- _Your objective_:
Would you please retype, exactly, the lines of the listing below between the line with "<256,180,306,258> to <772,333,849,446>" and the line with "canard [rouge] <198,62,237,102>", inclusive?

- _Record excerpts_:

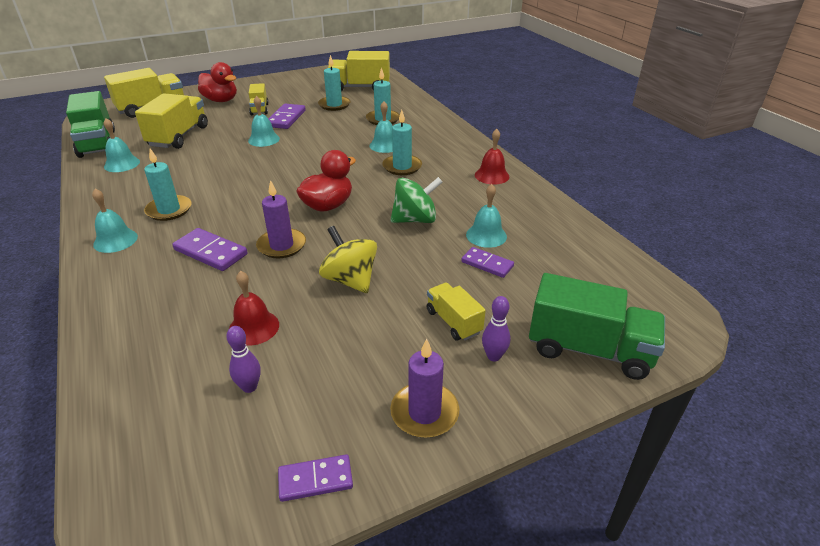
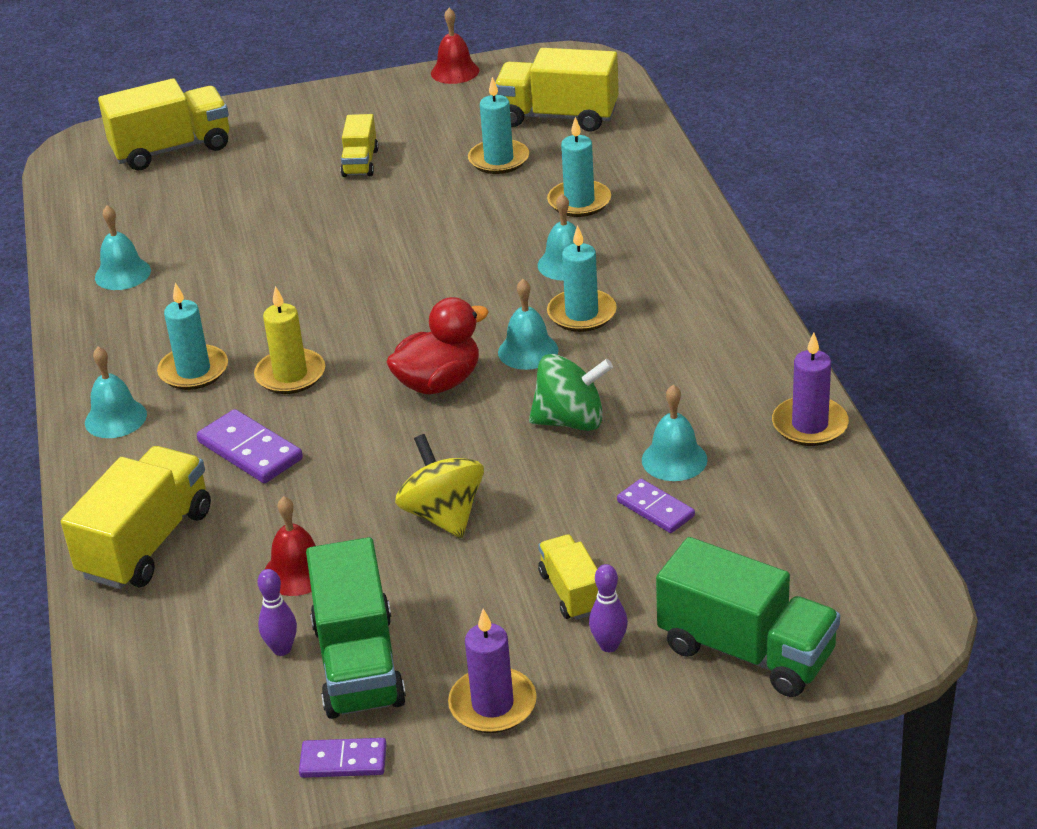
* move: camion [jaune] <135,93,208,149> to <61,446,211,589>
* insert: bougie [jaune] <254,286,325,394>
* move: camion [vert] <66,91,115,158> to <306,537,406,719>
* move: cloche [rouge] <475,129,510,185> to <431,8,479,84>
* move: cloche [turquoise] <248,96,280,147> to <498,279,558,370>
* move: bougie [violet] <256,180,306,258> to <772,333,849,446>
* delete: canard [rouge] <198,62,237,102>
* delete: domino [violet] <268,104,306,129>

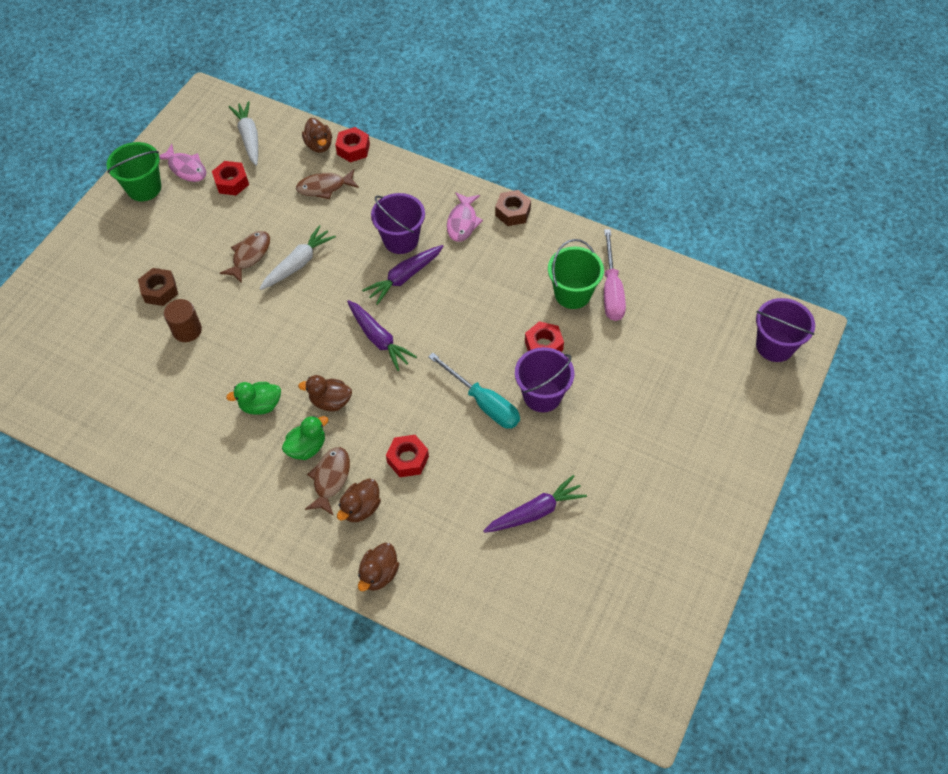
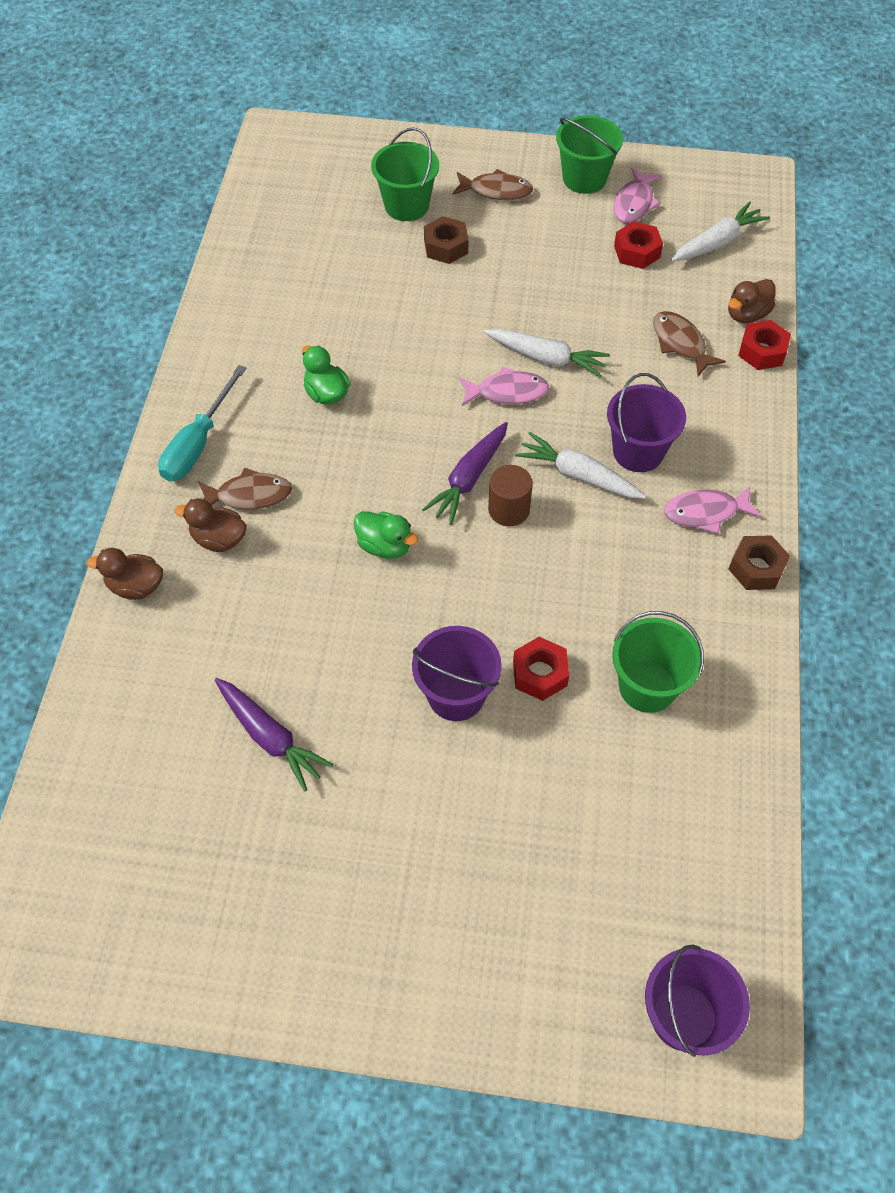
* move: tournevis [turquoise] <428,353,520,428> to <158,365,246,481>
* move: canard [vert] <282,416,328,460> to <354,511,418,559>
* insert: seau [vert] <371,127,439,221>
* move: poisson [marron] <220,231,270,283> to <452,169,533,200>
* insert: poisson [rose] <459,367,549,406>
* move: cylindre [marron] <164,299,202,342> to <488,465,533,526>
* recolor: carotte [violet] <362,245,443,305> to carotte [blanc] <515,432,646,499>
* delete: canard [marron] <298,375,352,411>
* delete: écrou [rouge] <386,435,429,477>
* delete: tournevis [rose] <604,229,626,321>

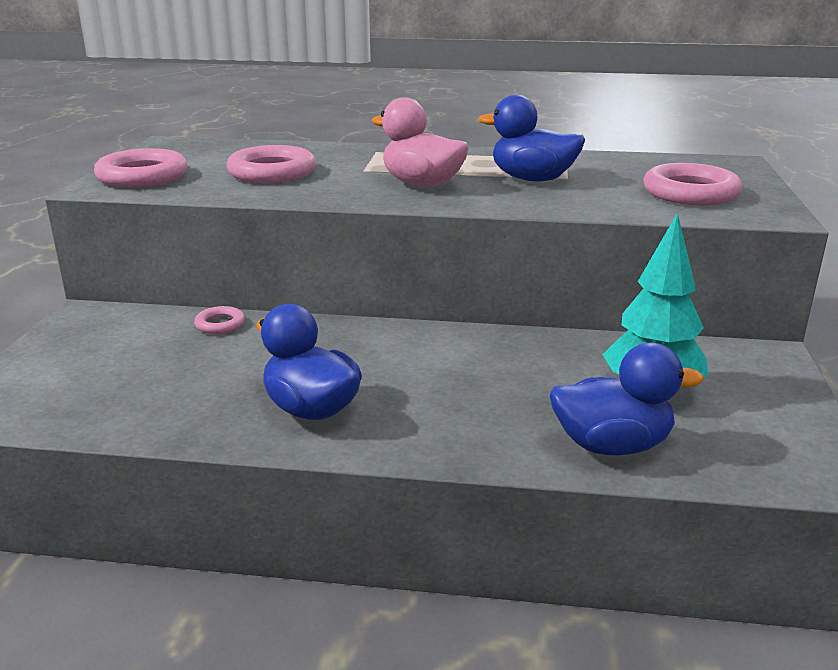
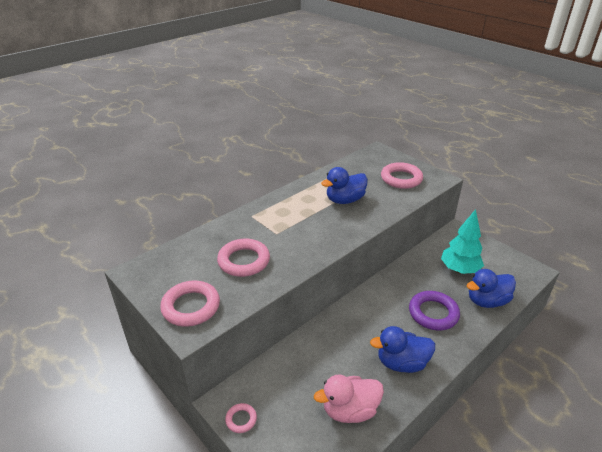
* move: anneau [rose] <194,306,245,334> to <225,403,257,433>
* move: canard [rose] <371,97,469,187> to <314,374,384,423>
* insert: anneau [violet] <409,291,460,331>
* rotate: canard [bleu] <550,343,703,455> = <466,269,516,308> 150 degrees counterclockwise

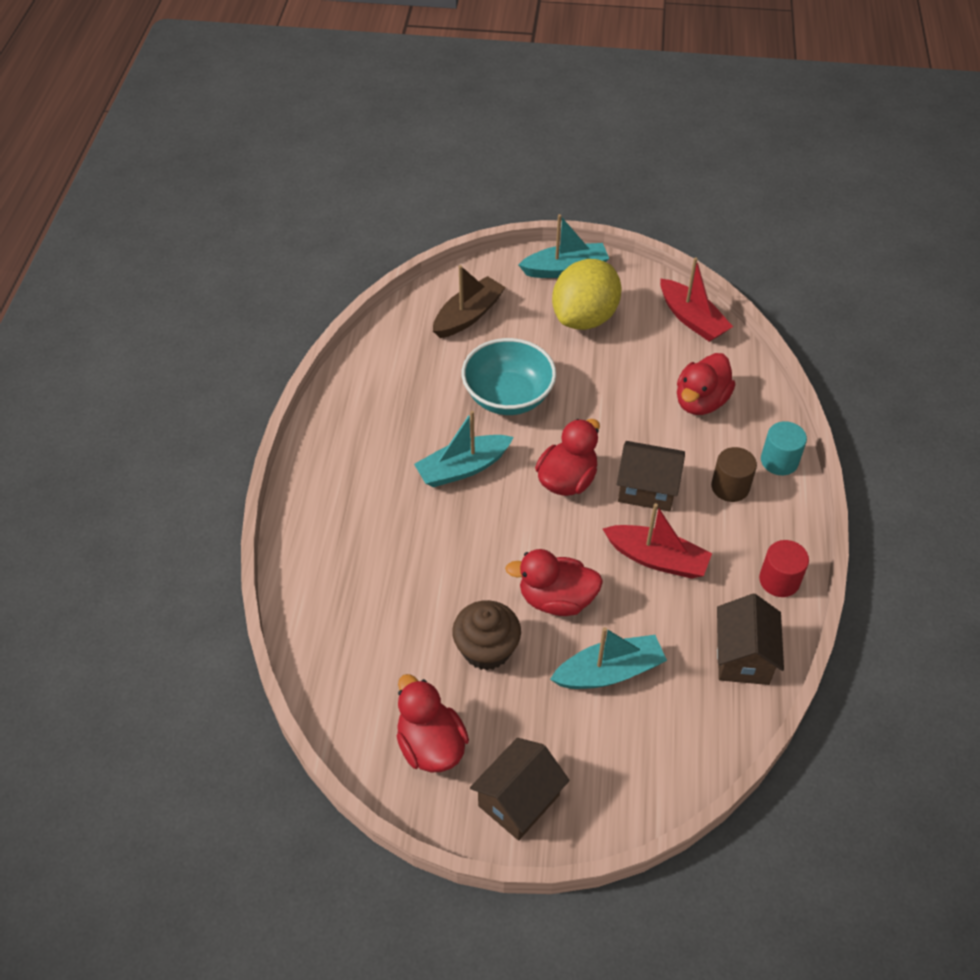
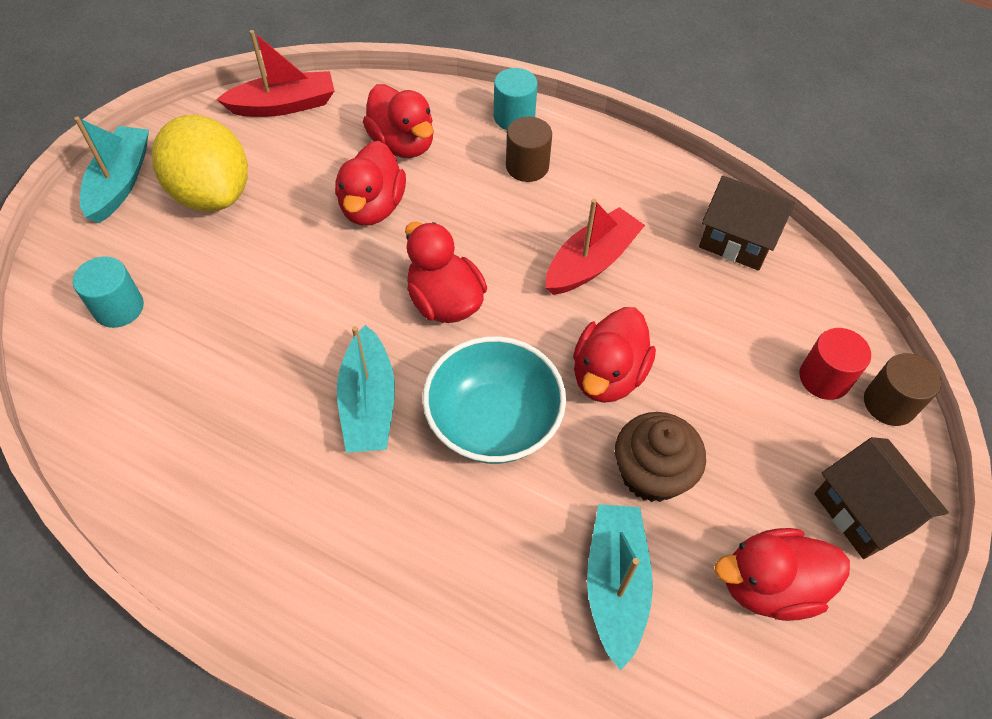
* replace: bateau [marron] <433,265,506,338> to cylindre [turquoise] <73,256,144,328>
* insert: canard [rouge] <335,141,406,225>
* move: bol [turquoise] <462,338,556,415> to <423,336,566,464>
* move: bateau [turquoise] <550,627,667,689> to <587,504,653,671>
* move: cylindre [rouge] <759,540,809,597> to <799,328,871,400>
* insert: cylindre [marron] <864,353,941,426>
* delete: maison [marron] <617,441,685,512>

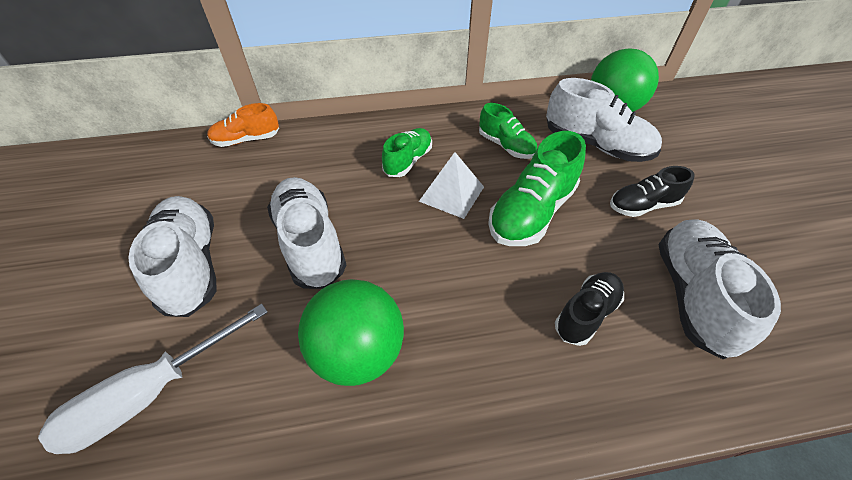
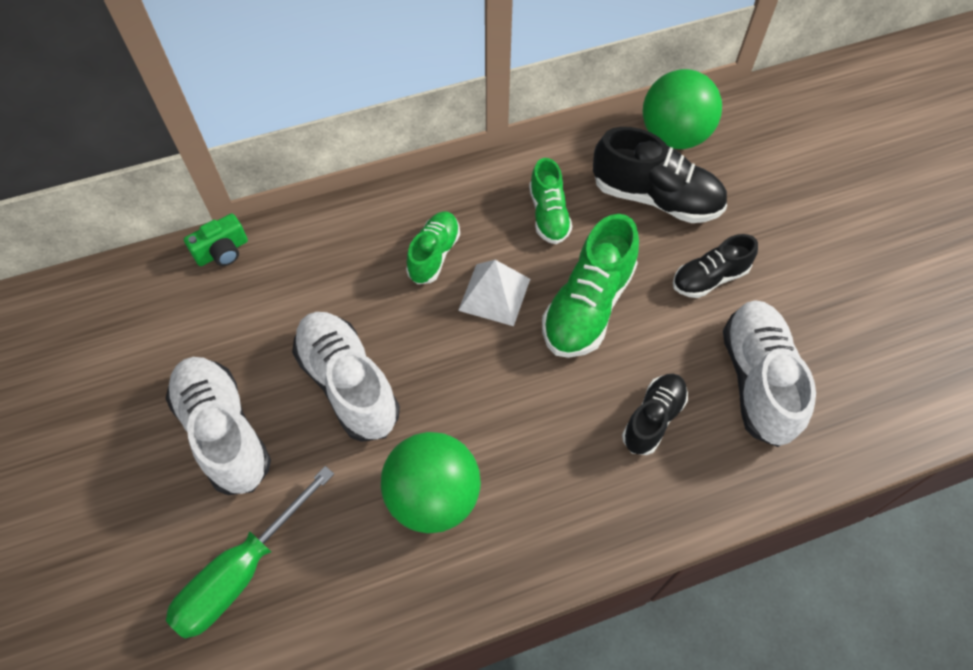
* recolor: tournevis [blanc] <38,304,268,454> to tournevis [vert] <166,466,334,639>
* replace: chaussure [orange] <207,103,279,147> to appareil photo [vert] <184,213,248,266>
* rotate: chaussure [vert] <479,103,537,159> = <529,158,572,244> 45 degrees clockwise
* recolor: chaussure [blanc] <546,78,662,162> to chaussure [noir] <593,127,727,223>

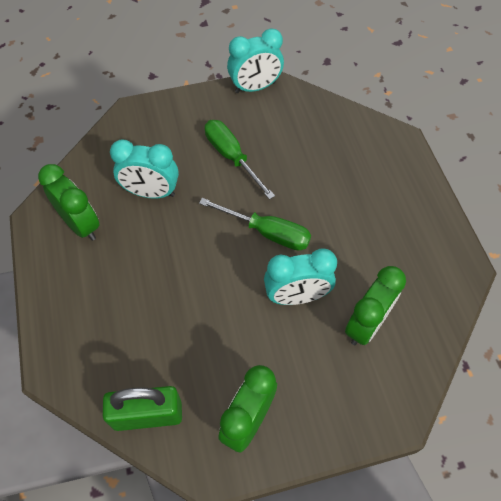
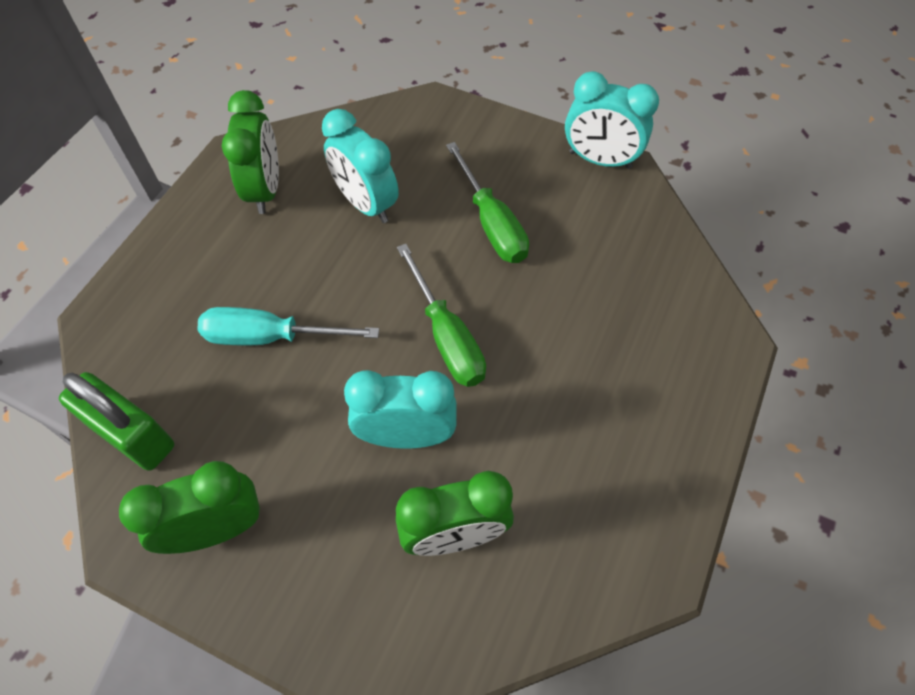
* insert: tournevis [turquoise] <198,307,379,345>
* rotate: réveil [turquoise] <264,249,337,305> = <344,370,457,449> 150 degrees clockwise
* rotate: tournevis [vert] <205,120,275,200> = <446,142,529,263> 150 degrees clockwise

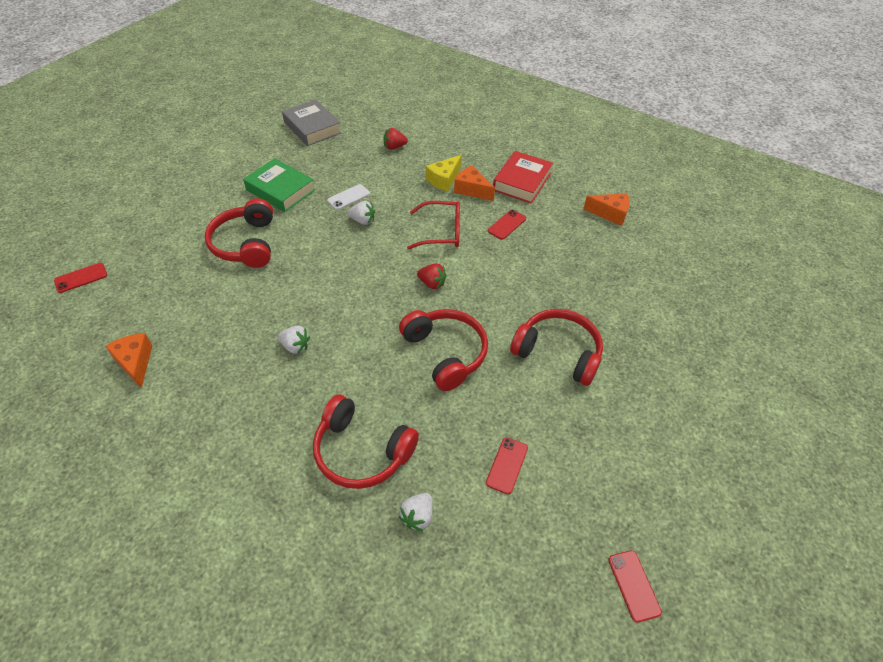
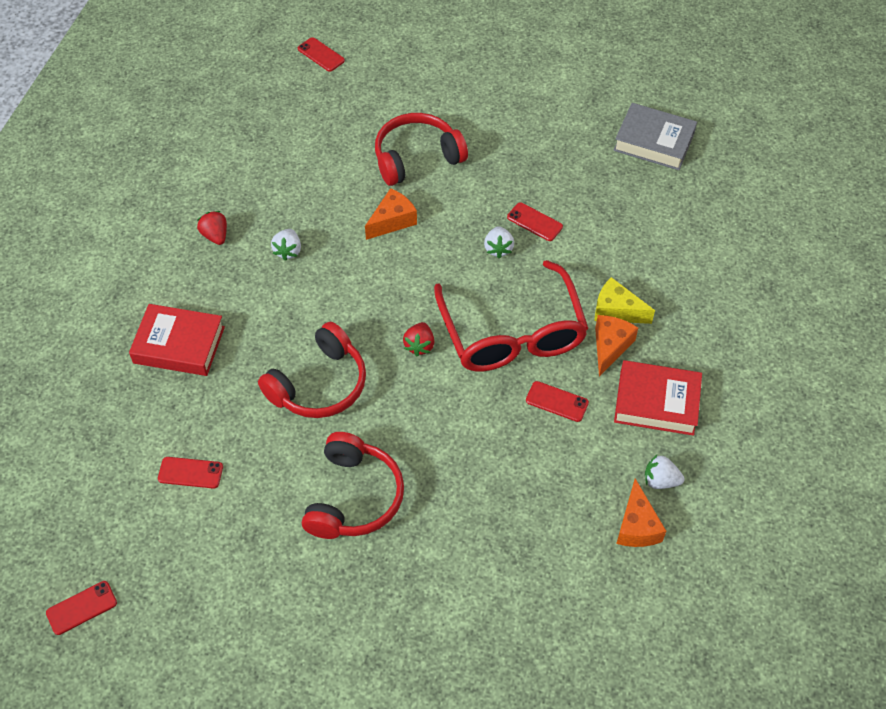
* replace: casque audio [rouge] <313,395,419,489> to livre [rouge] <129,304,225,376>
* move: fraise [rouge] <383,128,408,150> to <197,211,227,245>
* move: fromage [orange] <105,333,152,388> to <365,188,417,240>
* resize: lunettes [rouge] <407,201,460,250> = <434,260,588,372> x1.70
* recolor: téléphone [blanc] <327,184,370,210> to téléphone [rouge] <507,202,563,241>
* rotate: livre [gris] <282,100,342,146> = <613,103,697,170> 75 degrees clockwise
* move: fraise [blanc] <399,493,433,531> to <645,455,685,489>
* delete: livre [vert] <243,158,315,212>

- _Solution for this task_:
* move: bougie [violet] <256,180,306,258> to <772,333,849,446>
* delete: canard [rouge] <198,62,237,102>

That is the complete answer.